Problem – Reproduce the section of the listing that begins at the line containing "pink dumbbell: 3 -> 2" and finishes at the line containing "yellow carrot: 4 -> 3". Include both end lines and nothing beyond them.

Data provided –
+++

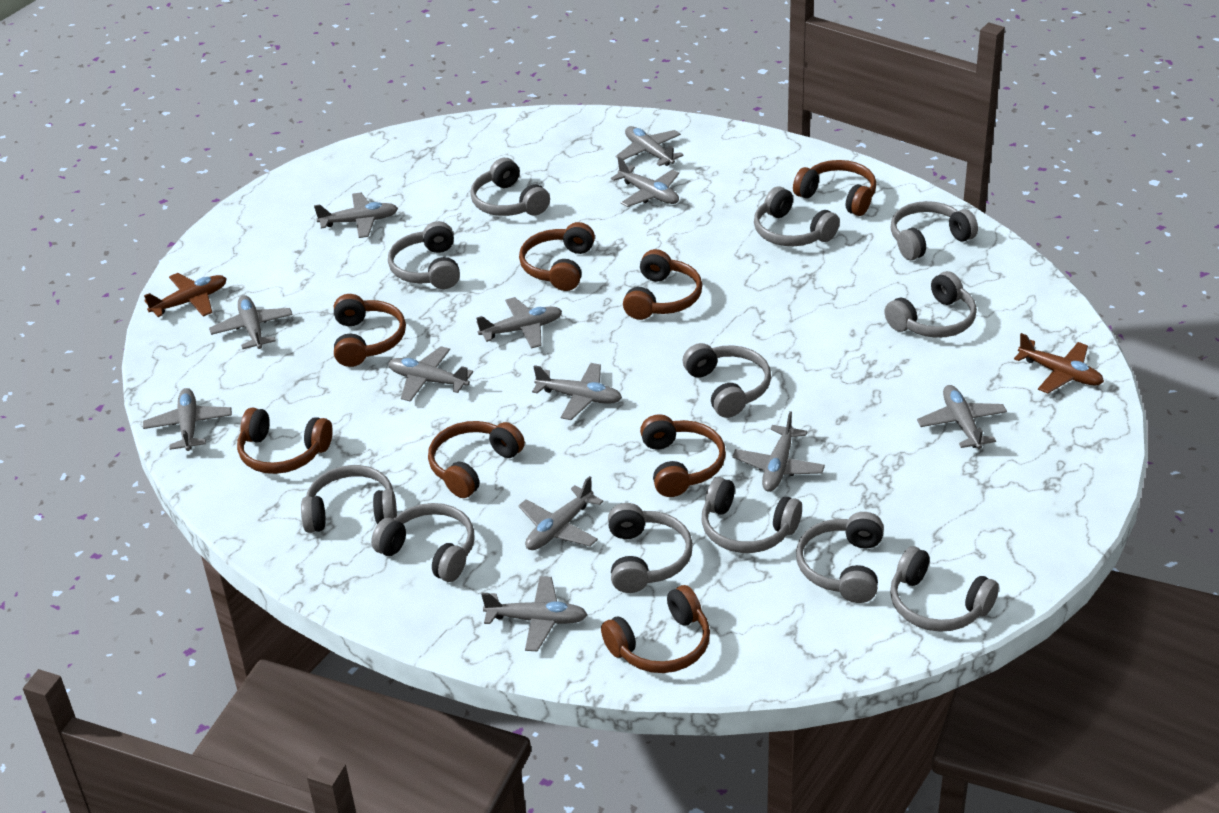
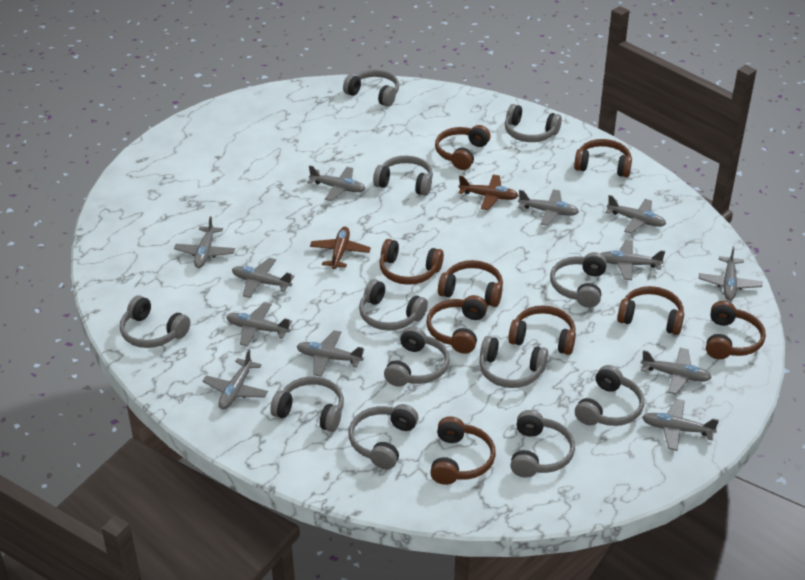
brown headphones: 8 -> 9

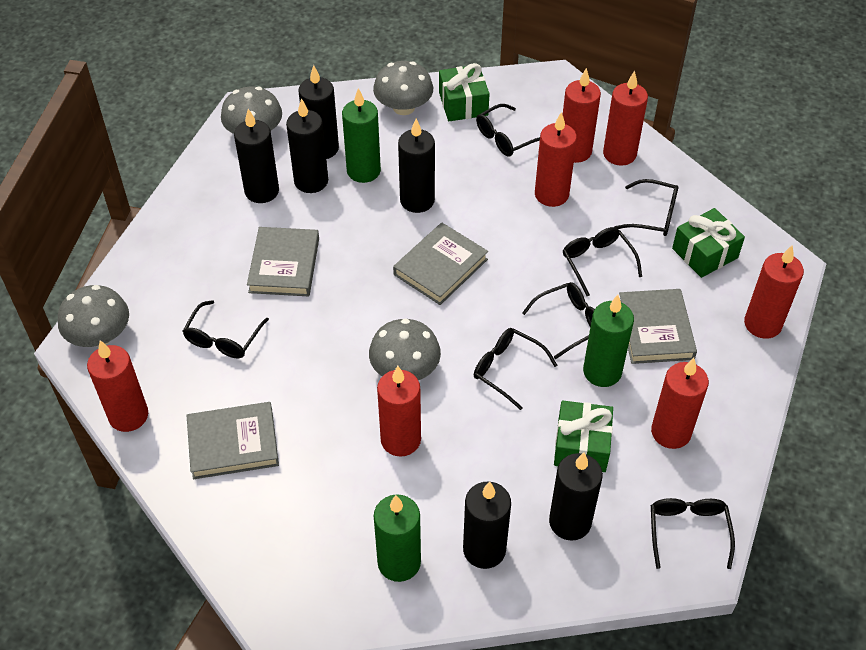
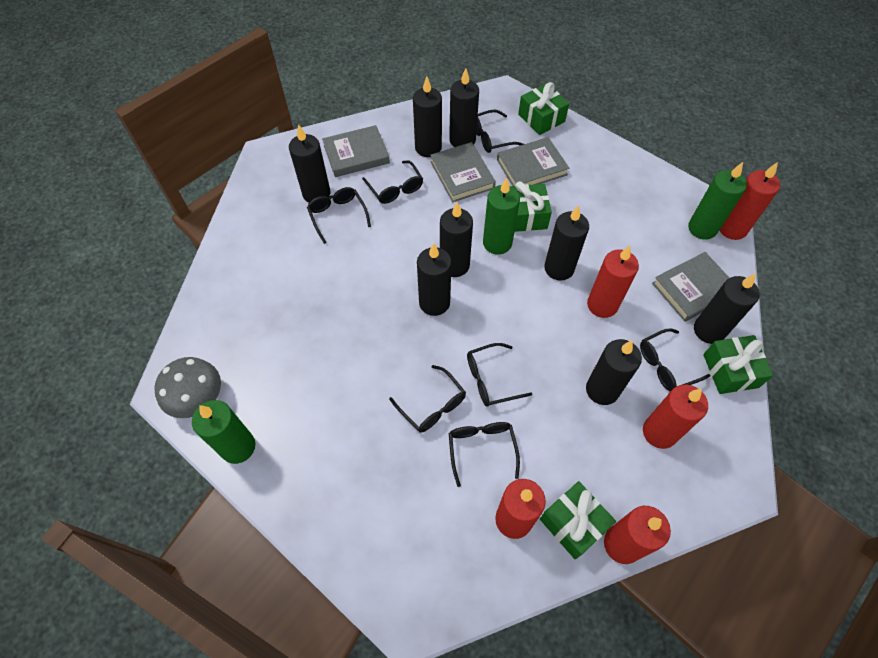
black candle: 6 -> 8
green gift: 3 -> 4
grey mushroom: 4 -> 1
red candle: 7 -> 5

+++

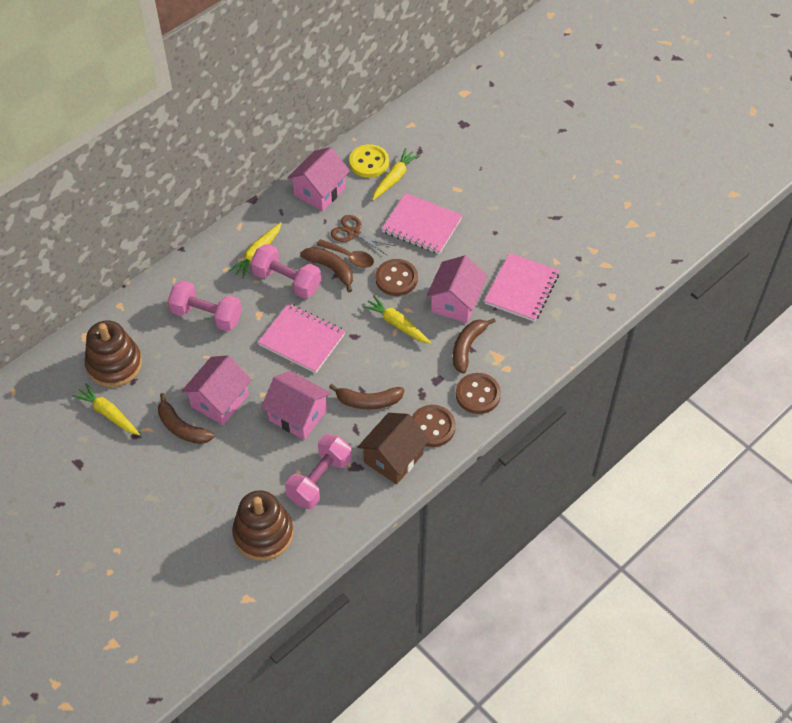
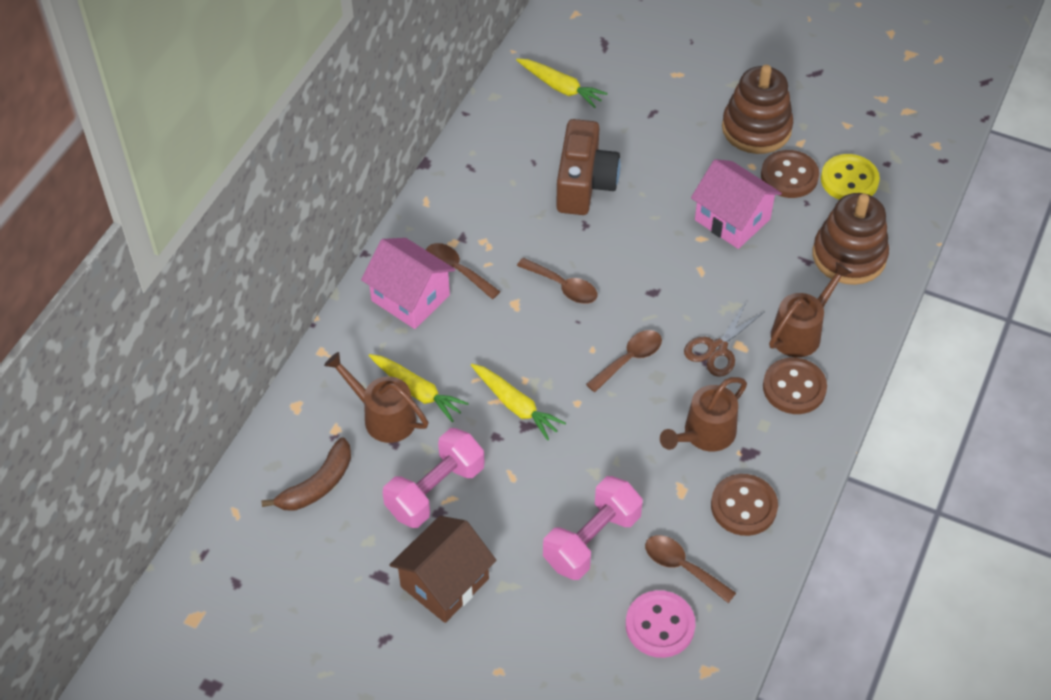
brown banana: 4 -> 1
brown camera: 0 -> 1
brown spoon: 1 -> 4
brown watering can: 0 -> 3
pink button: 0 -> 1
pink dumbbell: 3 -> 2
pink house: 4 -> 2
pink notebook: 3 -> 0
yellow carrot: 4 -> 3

+++

Solved problem –
pink dumbbell: 3 -> 2
pink house: 4 -> 2
pink notebook: 3 -> 0
yellow carrot: 4 -> 3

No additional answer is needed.